Task prompt =
Every line below must be reproduced exactly; no pictures are to be included.

Supplied information =
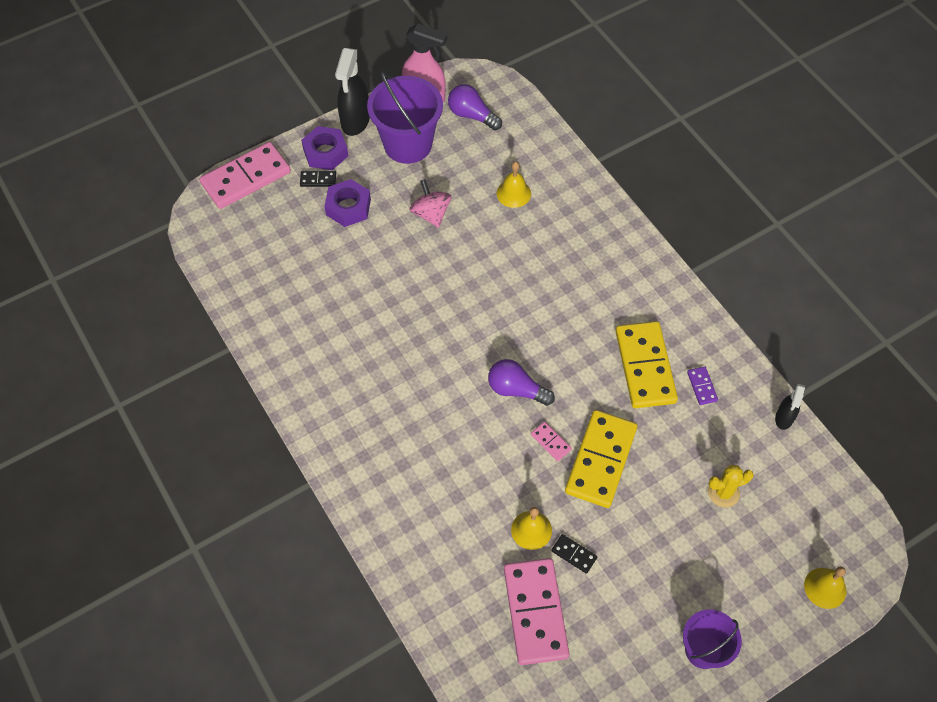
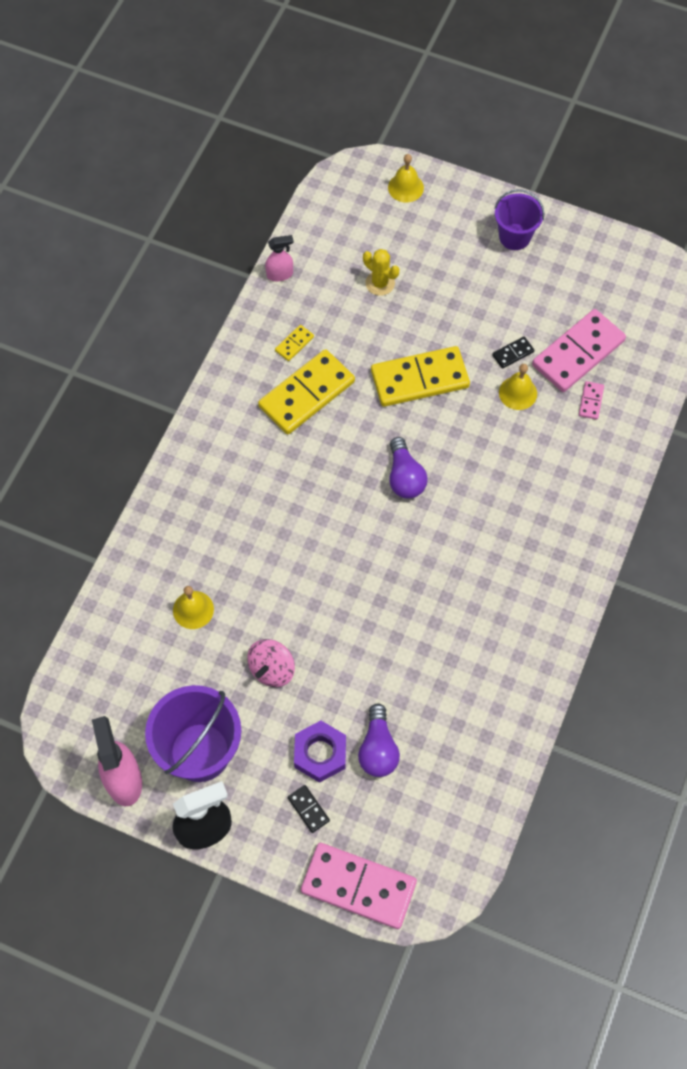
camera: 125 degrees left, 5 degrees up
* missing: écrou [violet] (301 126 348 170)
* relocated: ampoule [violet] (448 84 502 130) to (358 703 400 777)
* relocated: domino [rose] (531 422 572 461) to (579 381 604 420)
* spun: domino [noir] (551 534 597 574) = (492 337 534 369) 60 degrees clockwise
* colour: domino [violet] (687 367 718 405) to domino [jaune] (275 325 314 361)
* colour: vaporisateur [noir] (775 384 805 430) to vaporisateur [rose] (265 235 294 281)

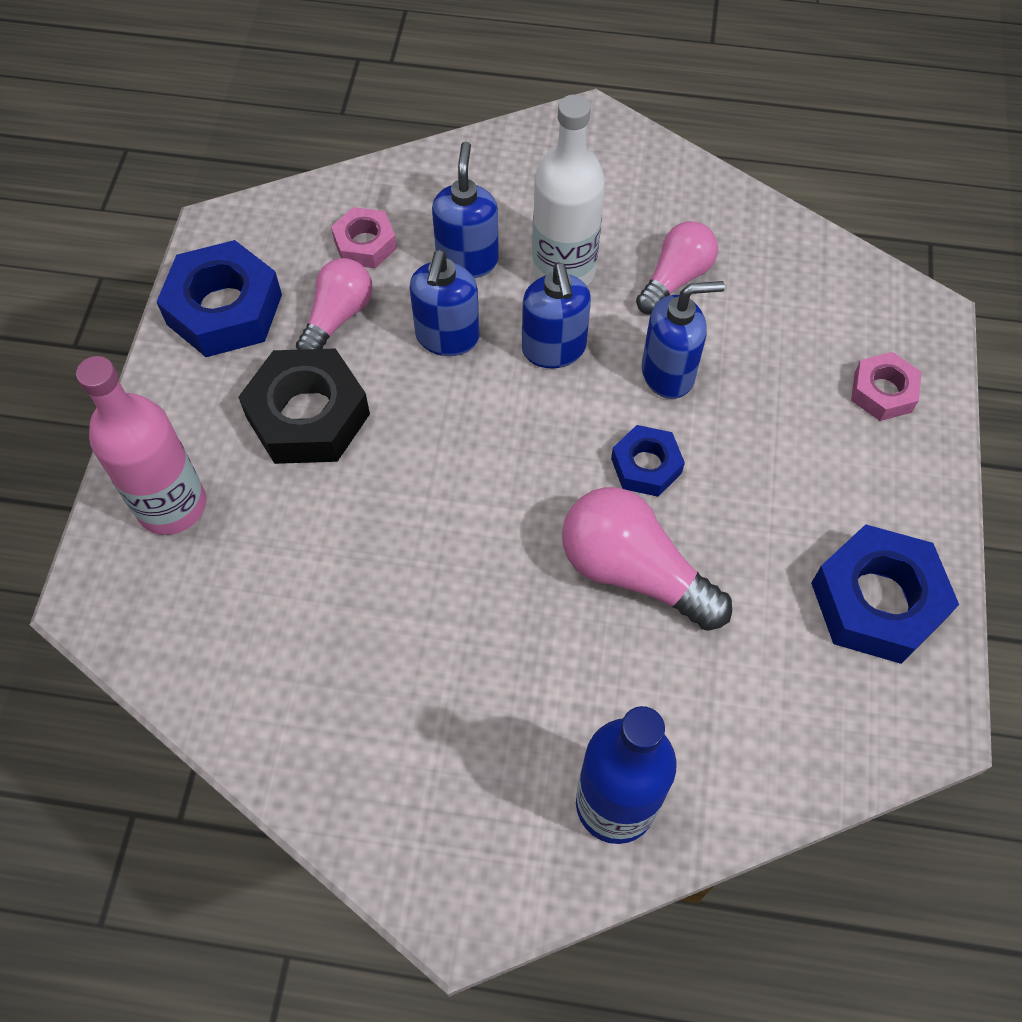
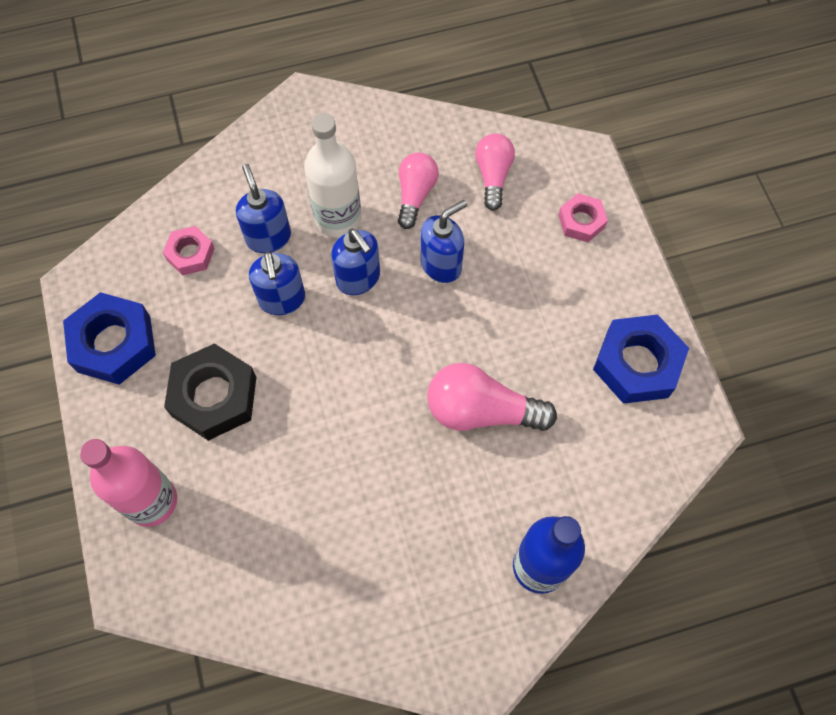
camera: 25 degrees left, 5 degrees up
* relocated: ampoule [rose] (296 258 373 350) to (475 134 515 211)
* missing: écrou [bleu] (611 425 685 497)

Output for this exercise =
camera: 125 degrees left, 5 degrees up
* missing: écrou [violet] (301 126 348 170)
* relocated: ampoule [violet] (448 84 502 130) to (358 703 400 777)
* relocated: domino [rose] (531 422 572 461) to (579 381 604 420)
* spun: domino [noir] (551 534 597 574) = (492 337 534 369) 60 degrees clockwise
* colour: domino [violet] (687 367 718 405) to domino [jaune] (275 325 314 361)
* colour: vaporisateur [noir] (775 384 805 430) to vaporisateur [rose] (265 235 294 281)

camera: 25 degrees left, 5 degrees up
* relocated: ampoule [rose] (296 258 373 350) to (475 134 515 211)
* missing: écrou [bleu] (611 425 685 497)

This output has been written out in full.